→ DATASET RECORDS
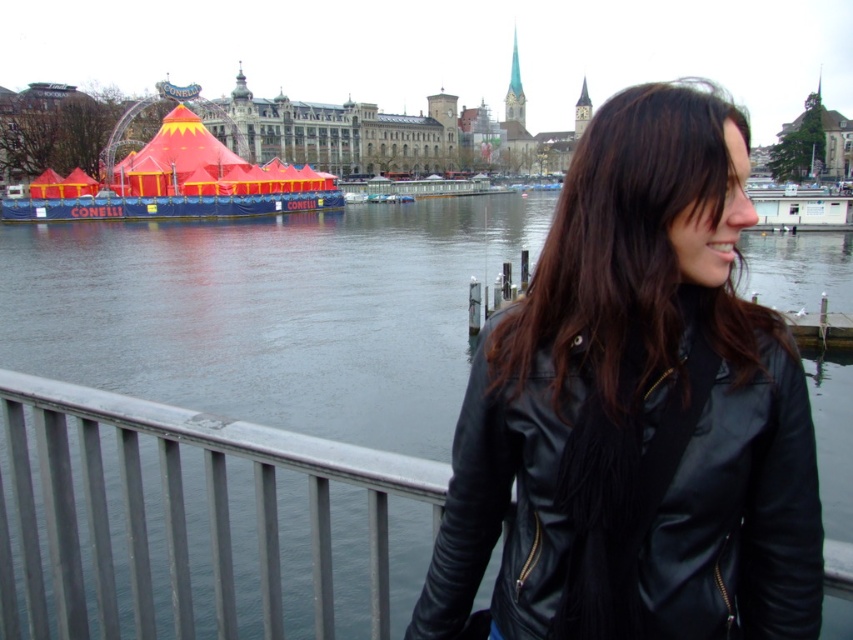
Question: Can you confirm if dark blue water at center is positioned above black leather jacket at right?

Choices:
 (A) yes
 (B) no

Answer: (A)

Question: In this image, where is black leather jacket at center located relative to dark blue water at center?

Choices:
 (A) above
 (B) below

Answer: (B)

Question: Based on their relative distances, which object is nearer to the black leather jacket at right?

Choices:
 (A) dark blue water at center
 (B) black leather jacket at center

Answer: (B)

Question: Which point appears closest to the camera in this image?

Choices:
 (A) (722, 512)
 (B) (187, 310)
 (C) (529, 116)
 (D) (610, 198)

Answer: (A)

Question: Can you confirm if black leather jacket at center is smaller than dark blue water at center?

Choices:
 (A) yes
 (B) no

Answer: (A)

Question: Which object is closer to the camera taking this photo?

Choices:
 (A) black leather jacket at right
 (B) black leather jacket at center

Answer: (B)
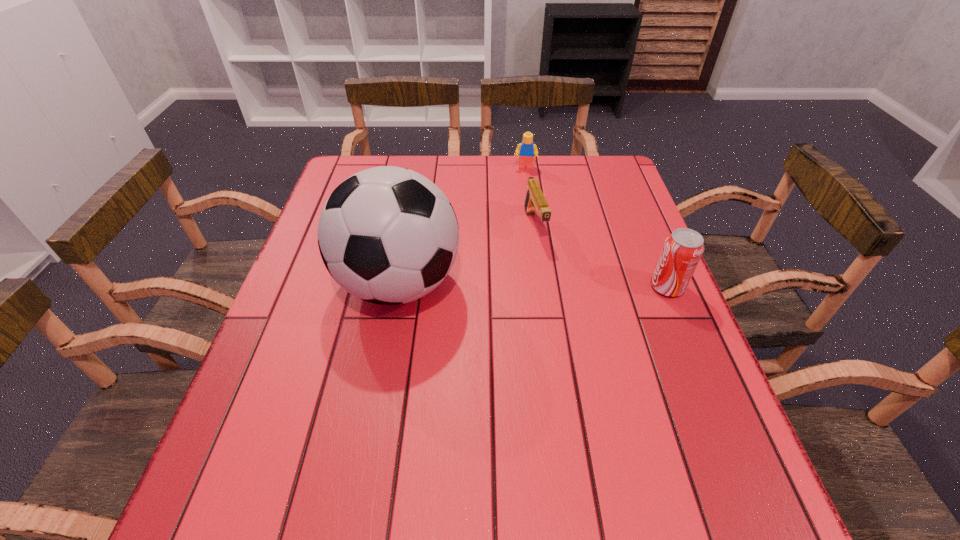
Where is `free space on the desktop that is between the leftmost object and the third shortest object and is positioned on the front-facing side of the farthest object`? This screenshot has height=540, width=960. free space on the desktop that is between the leftmost object and the third shortest object and is positioned on the front-facing side of the farthest object is located at coordinates (517, 286).

Locate an element on the screen. The width and height of the screenshot is (960, 540). free spot on the desktop that is between the leftmost object and the soda can and is positioned at the barrel of the pistol is located at coordinates (559, 286).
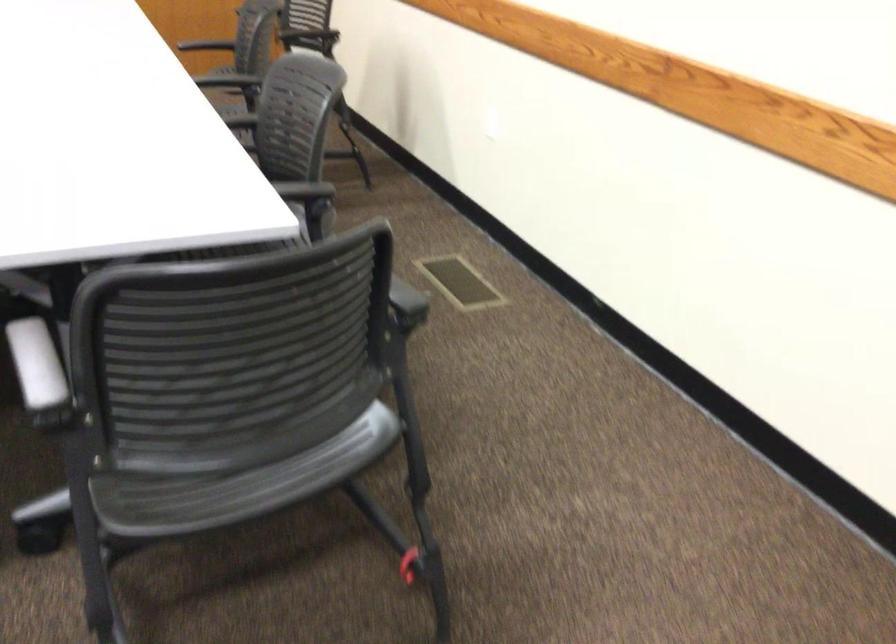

→ EXERCISE REQUIREMENTS
Pull out every line of the data above that contains the word "Question", copying each line in full.

→ FINISHED EXERCISE
Question: Can you confirm if dark blue water at center is positioned above black leather jacket at right?
Question: In this image, where is black leather jacket at center located relative to dark blue water at center?
Question: Based on their relative distances, which object is nearer to the black leather jacket at right?
Question: Which point appears closest to the camera in this image?
Question: Can you confirm if black leather jacket at center is smaller than dark blue water at center?
Question: Which object is closer to the camera taking this photo?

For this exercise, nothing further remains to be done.